■ **TRY IT**
Reproduce every record below exactly as written, leaving out any pictures.

■ **EXCERPTED DATA**

-- Opening Marker --

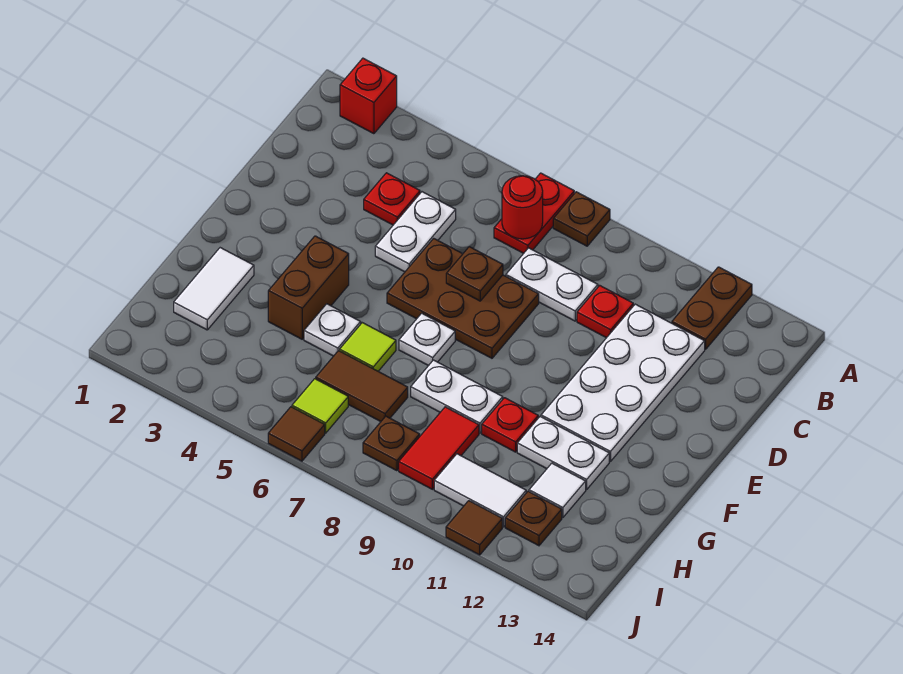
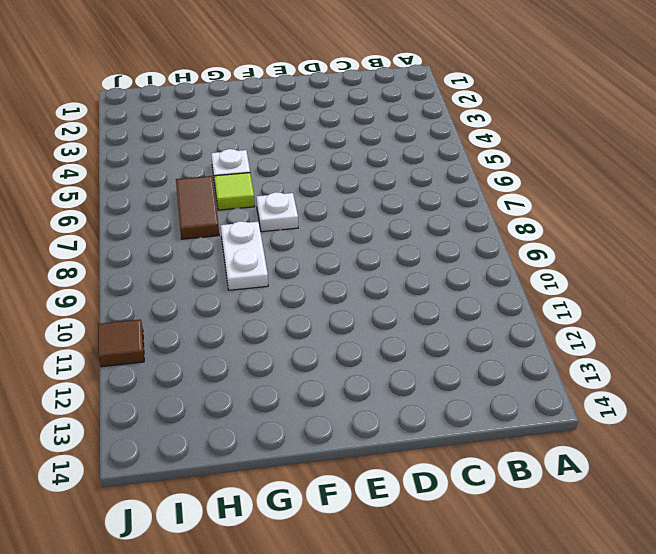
none -> red brick A2 level 1
none -> red plate A7:B7 level 1
none -> brown plate A8 level 1

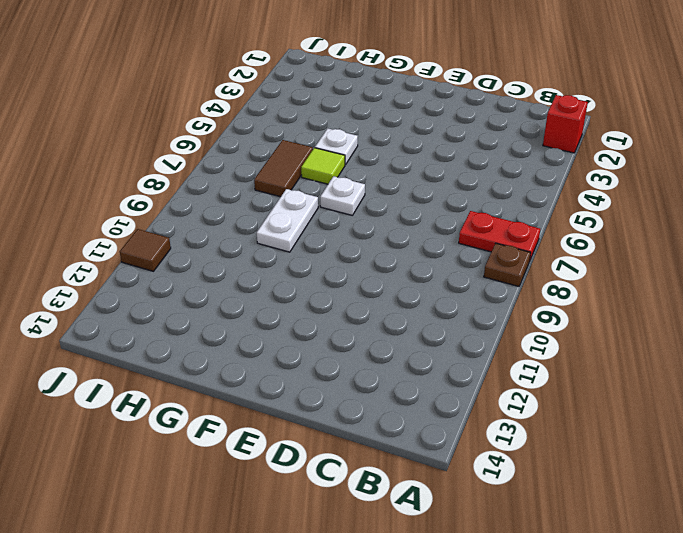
none -> brown plate A12:B12 level 1
none -> red plate C4 level 1
none -> white plate C5:D5 level 1

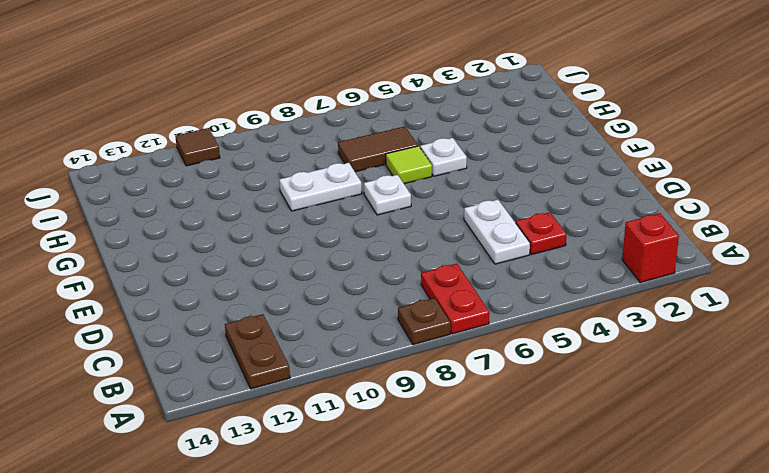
none -> white plate C8:C9 level 1
none -> red plate C10 level 1
none -> white plate C11:F12 level 1

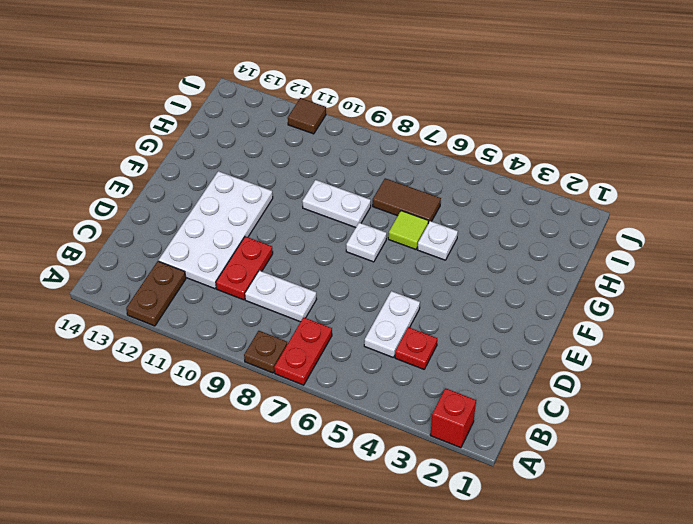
red plate C10:D10 level 1 -> red plate C10 level 1
none -> brown plate D6:E8 level 1
none -> brown brick F4:G4 level 1
none -> white tile G2:H2 level 1

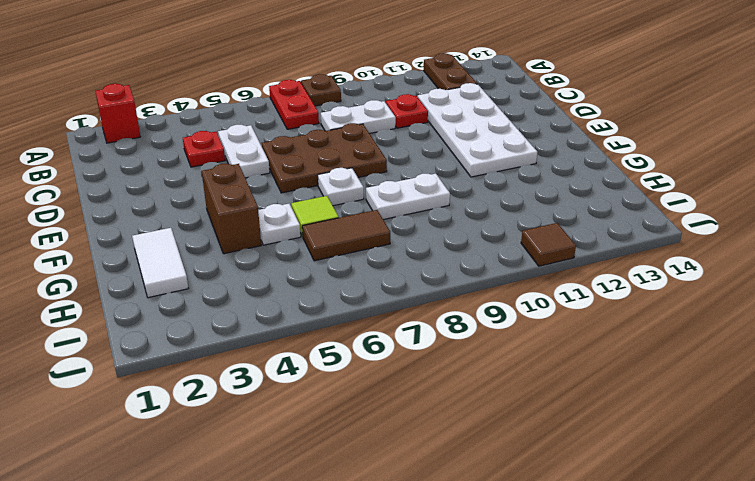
none -> red plate G10 level 1
none -> white plate G11:G12 level 1
none -> red tile H9:I9 level 1

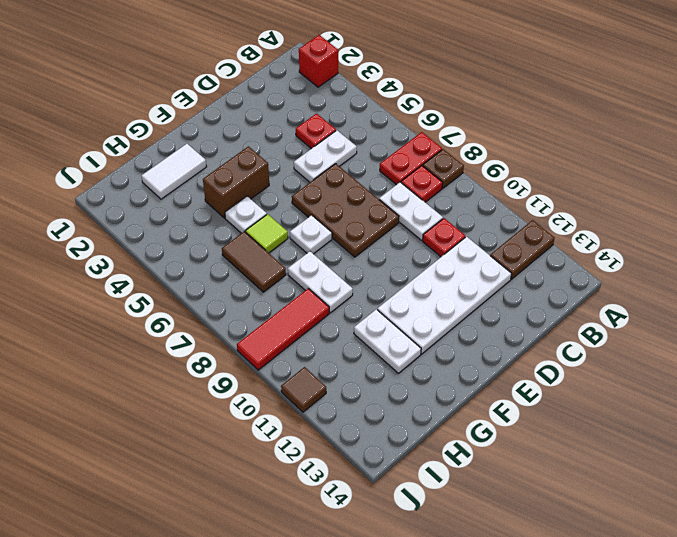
red plate B8 level 1 -> red plate G10 level 1
red tile H9:J9 level 1 -> red tile H9:I9 level 1
none -> white tile H12 level 1
none -> lime tile I6 level 1
none -> brown plate I8 level 1

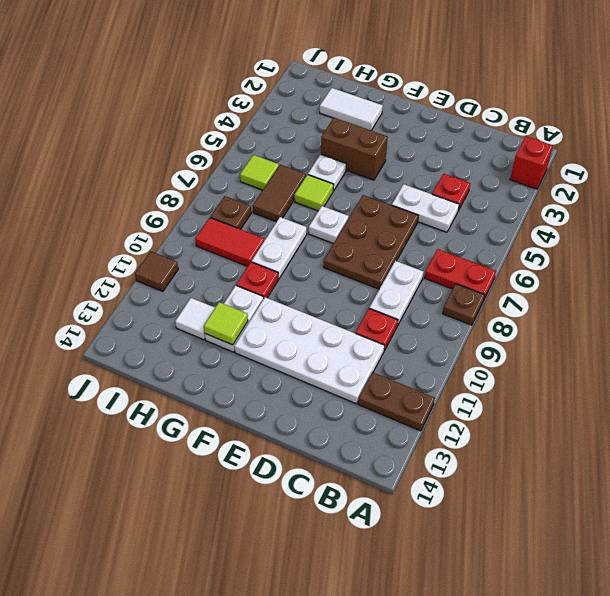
lime tile G12 level 2 -> none
none -> white tile I10:I11 level 1
none -> brown plate I12 level 1
none -> brown tile J6 level 1

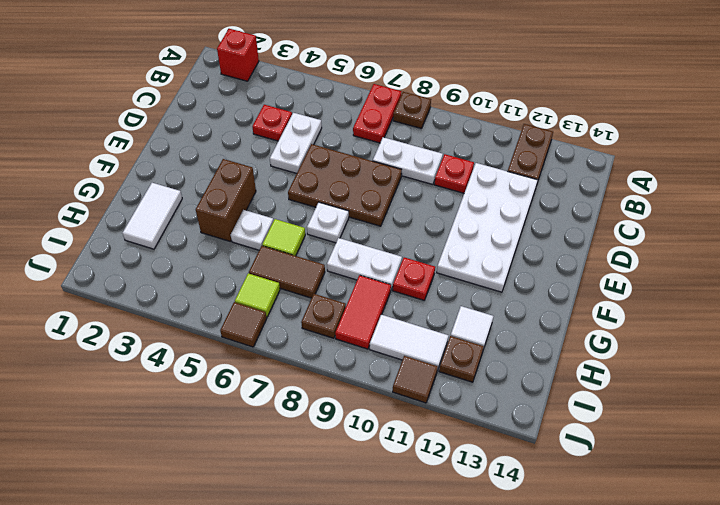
none -> white plate G11:G12 level 1
none -> red round brick B7 level 2
none -> brown plate D7 level 2

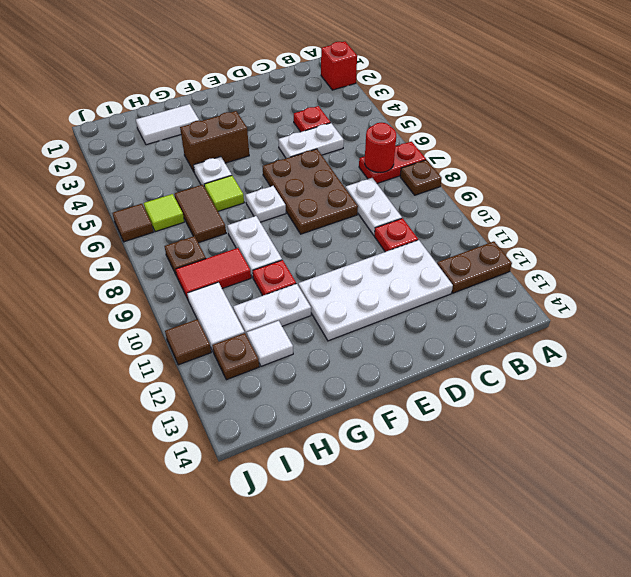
white plate G11:H11 level 1 -> white plate G11:G12 level 1
none -> brown plate D7 level 2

-- Closing Marker --

■ **PROBLEM SOLUTION**
none -> red brick A2 level 1
none -> red plate A7:B7 level 1
none -> brown plate A8 level 1

none -> brown plate A12:B12 level 1
none -> red plate C4 level 1
none -> white plate C5:D5 level 1

none -> white plate C8:C9 level 1
none -> red plate C10 level 1
none -> white plate C11:F12 level 1

red plate C10:D10 level 1 -> red plate C10 level 1
none -> brown plate D6:E8 level 1
none -> brown brick F4:G4 level 1
none -> white tile G2:H2 level 1

none -> red plate G10 level 1
none -> white plate G11:G12 level 1
none -> red tile H9:I9 level 1

red plate B8 level 1 -> red plate G10 level 1
red tile H9:J9 level 1 -> red tile H9:I9 level 1
none -> white tile H12 level 1
none -> lime tile I6 level 1
none -> brown plate I8 level 1

lime tile G12 level 2 -> none
none -> white tile I10:I11 level 1
none -> brown plate I12 level 1
none -> brown tile J6 level 1

none -> white plate G11:G12 level 1
none -> red round brick B7 level 2
none -> brown plate D7 level 2

white plate G11:H11 level 1 -> white plate G11:G12 level 1
none -> brown plate D7 level 2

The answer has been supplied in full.